**Work to complete:** Reproduce every record precisely, leaving no line out.

**Records for processing:**
□ □ □ □

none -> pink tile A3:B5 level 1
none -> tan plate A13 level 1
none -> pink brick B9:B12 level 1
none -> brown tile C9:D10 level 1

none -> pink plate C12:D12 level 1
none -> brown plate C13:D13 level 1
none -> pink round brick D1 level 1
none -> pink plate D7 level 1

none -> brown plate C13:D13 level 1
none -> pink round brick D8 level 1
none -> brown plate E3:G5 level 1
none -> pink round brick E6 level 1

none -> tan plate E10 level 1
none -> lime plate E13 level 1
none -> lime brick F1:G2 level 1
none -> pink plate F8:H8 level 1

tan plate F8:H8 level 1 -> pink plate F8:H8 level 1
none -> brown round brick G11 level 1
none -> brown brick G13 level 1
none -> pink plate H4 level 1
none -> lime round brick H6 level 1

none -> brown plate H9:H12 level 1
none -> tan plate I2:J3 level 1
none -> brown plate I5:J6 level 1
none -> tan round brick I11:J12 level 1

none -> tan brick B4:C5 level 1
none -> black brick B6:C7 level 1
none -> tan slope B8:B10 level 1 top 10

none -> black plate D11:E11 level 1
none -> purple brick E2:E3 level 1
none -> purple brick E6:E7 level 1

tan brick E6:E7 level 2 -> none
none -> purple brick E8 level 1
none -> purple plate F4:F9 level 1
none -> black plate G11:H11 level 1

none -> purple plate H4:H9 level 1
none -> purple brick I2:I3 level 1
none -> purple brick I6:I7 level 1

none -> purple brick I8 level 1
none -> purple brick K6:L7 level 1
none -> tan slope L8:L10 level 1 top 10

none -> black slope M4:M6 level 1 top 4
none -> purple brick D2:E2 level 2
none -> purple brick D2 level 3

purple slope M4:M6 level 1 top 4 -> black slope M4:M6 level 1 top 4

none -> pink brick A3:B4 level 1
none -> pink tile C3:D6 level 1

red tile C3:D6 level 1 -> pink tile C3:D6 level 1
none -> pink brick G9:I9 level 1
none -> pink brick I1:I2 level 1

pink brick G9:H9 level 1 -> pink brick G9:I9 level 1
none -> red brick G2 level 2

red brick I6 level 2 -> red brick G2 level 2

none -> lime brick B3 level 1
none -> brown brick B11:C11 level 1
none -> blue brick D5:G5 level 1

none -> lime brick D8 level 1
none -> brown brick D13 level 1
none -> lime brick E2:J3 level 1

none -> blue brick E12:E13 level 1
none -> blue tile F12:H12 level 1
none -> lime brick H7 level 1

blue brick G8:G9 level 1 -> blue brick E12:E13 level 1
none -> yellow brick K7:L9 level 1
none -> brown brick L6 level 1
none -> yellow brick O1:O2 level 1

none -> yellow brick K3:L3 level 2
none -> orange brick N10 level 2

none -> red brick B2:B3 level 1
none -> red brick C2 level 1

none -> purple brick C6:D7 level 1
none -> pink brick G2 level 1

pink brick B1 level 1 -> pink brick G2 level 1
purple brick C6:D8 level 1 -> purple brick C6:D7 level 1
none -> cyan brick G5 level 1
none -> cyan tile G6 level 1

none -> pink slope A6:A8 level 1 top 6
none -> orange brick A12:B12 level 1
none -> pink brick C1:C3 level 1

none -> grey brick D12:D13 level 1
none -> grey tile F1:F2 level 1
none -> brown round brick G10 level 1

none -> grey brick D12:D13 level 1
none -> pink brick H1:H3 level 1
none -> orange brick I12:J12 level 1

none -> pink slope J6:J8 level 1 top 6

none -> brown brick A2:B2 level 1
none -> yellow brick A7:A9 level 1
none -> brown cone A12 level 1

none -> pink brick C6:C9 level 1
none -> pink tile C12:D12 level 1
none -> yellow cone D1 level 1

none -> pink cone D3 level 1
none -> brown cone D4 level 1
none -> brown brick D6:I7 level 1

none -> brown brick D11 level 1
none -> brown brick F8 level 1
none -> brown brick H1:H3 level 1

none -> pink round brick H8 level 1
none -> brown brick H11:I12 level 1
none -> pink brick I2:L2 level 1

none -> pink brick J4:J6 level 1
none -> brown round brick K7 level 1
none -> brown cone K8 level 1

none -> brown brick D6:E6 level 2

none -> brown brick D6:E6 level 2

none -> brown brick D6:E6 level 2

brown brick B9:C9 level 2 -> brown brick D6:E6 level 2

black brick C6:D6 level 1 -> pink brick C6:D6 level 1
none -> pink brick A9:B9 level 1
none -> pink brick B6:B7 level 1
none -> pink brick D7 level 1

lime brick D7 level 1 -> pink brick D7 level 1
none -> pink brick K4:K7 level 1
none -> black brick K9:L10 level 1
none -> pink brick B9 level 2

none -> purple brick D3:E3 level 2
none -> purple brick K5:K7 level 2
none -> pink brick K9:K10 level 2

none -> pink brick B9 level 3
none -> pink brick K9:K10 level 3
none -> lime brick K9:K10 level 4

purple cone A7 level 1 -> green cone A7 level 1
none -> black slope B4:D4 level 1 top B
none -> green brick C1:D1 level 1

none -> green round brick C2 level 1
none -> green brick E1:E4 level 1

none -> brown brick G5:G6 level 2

□ □ □ □

**Expected answer:**
none -> pink tile A3:B5 level 1
none -> tan plate A13 level 1
none -> pink brick B9:B12 level 1
none -> brown tile C9:D10 level 1

none -> pink plate C12:D12 level 1
none -> brown plate C13:D13 level 1
none -> pink round brick D1 level 1
none -> pink plate D7 level 1

none -> brown plate C13:D13 level 1
none -> pink round brick D8 level 1
none -> brown plate E3:G5 level 1
none -> pink round brick E6 level 1

none -> tan plate E10 level 1
none -> lime plate E13 level 1
none -> lime brick F1:G2 level 1
none -> pink plate F8:H8 level 1

tan plate F8:H8 level 1 -> pink plate F8:H8 level 1
none -> brown round brick G11 level 1
none -> brown brick G13 level 1
none -> pink plate H4 level 1
none -> lime round brick H6 level 1

none -> brown plate H9:H12 level 1
none -> tan plate I2:J3 level 1
none -> brown plate I5:J6 level 1
none -> tan round brick I11:J12 level 1

none -> tan brick B4:C5 level 1
none -> black brick B6:C7 level 1
none -> tan slope B8:B10 level 1 top 10

none -> black plate D11:E11 level 1
none -> purple brick E2:E3 level 1
none -> purple brick E6:E7 level 1

tan brick E6:E7 level 2 -> none
none -> purple brick E8 level 1
none -> purple plate F4:F9 level 1
none -> black plate G11:H11 level 1

none -> purple plate H4:H9 level 1
none -> purple brick I2:I3 level 1
none -> purple brick I6:I7 level 1

none -> purple brick I8 level 1
none -> purple brick K6:L7 level 1
none -> tan slope L8:L10 level 1 top 10

none -> black slope M4:M6 level 1 top 4
none -> purple brick D2:E2 level 2
none -> purple brick D2 level 3

purple slope M4:M6 level 1 top 4 -> black slope M4:M6 level 1 top 4

none -> pink brick A3:B4 level 1
none -> pink tile C3:D6 level 1

red tile C3:D6 level 1 -> pink tile C3:D6 level 1
none -> pink brick G9:I9 level 1
none -> pink brick I1:I2 level 1

pink brick G9:H9 level 1 -> pink brick G9:I9 level 1
none -> red brick G2 level 2

red brick I6 level 2 -> red brick G2 level 2

none -> lime brick B3 level 1
none -> brown brick B11:C11 level 1
none -> blue brick D5:G5 level 1

none -> lime brick D8 level 1
none -> brown brick D13 level 1
none -> lime brick E2:J3 level 1

none -> blue brick E12:E13 level 1
none -> blue tile F12:H12 level 1
none -> lime brick H7 level 1

blue brick G8:G9 level 1 -> blue brick E12:E13 level 1
none -> yellow brick K7:L9 level 1
none -> brown brick L6 level 1
none -> yellow brick O1:O2 level 1

none -> yellow brick K3:L3 level 2
none -> orange brick N10 level 2

none -> red brick B2:B3 level 1
none -> red brick C2 level 1

none -> purple brick C6:D7 level 1
none -> pink brick G2 level 1

pink brick B1 level 1 -> pink brick G2 level 1
purple brick C6:D8 level 1 -> purple brick C6:D7 level 1
none -> cyan brick G5 level 1
none -> cyan tile G6 level 1

none -> pink slope A6:A8 level 1 top 6
none -> orange brick A12:B12 level 1
none -> pink brick C1:C3 level 1

none -> grey brick D12:D13 level 1
none -> grey tile F1:F2 level 1
none -> brown round brick G10 level 1

none -> grey brick D12:D13 level 1
none -> pink brick H1:H3 level 1
none -> orange brick I12:J12 level 1

none -> pink slope J6:J8 level 1 top 6

none -> brown brick A2:B2 level 1
none -> yellow brick A7:A9 level 1
none -> brown cone A12 level 1

none -> pink brick C6:C9 level 1
none -> pink tile C12:D12 level 1
none -> yellow cone D1 level 1

none -> pink cone D3 level 1
none -> brown cone D4 level 1
none -> brown brick D6:I7 level 1

none -> brown brick D11 level 1
none -> brown brick F8 level 1
none -> brown brick H1:H3 level 1

none -> pink round brick H8 level 1
none -> brown brick H11:I12 level 1
none -> pink brick I2:L2 level 1

none -> pink brick J4:J6 level 1
none -> brown round brick K7 level 1
none -> brown cone K8 level 1

none -> brown brick D6:E6 level 2

none -> brown brick D6:E6 level 2

none -> brown brick D6:E6 level 2

brown brick B9:C9 level 2 -> brown brick D6:E6 level 2

black brick C6:D6 level 1 -> pink brick C6:D6 level 1
none -> pink brick A9:B9 level 1
none -> pink brick B6:B7 level 1
none -> pink brick D7 level 1

lime brick D7 level 1 -> pink brick D7 level 1
none -> pink brick K4:K7 level 1
none -> black brick K9:L10 level 1
none -> pink brick B9 level 2

none -> purple brick D3:E3 level 2
none -> purple brick K5:K7 level 2
none -> pink brick K9:K10 level 2

none -> pink brick B9 level 3
none -> pink brick K9:K10 level 3
none -> lime brick K9:K10 level 4

purple cone A7 level 1 -> green cone A7 level 1
none -> black slope B4:D4 level 1 top B
none -> green brick C1:D1 level 1

none -> green round brick C2 level 1
none -> green brick E1:E4 level 1

none -> brown brick G5:G6 level 2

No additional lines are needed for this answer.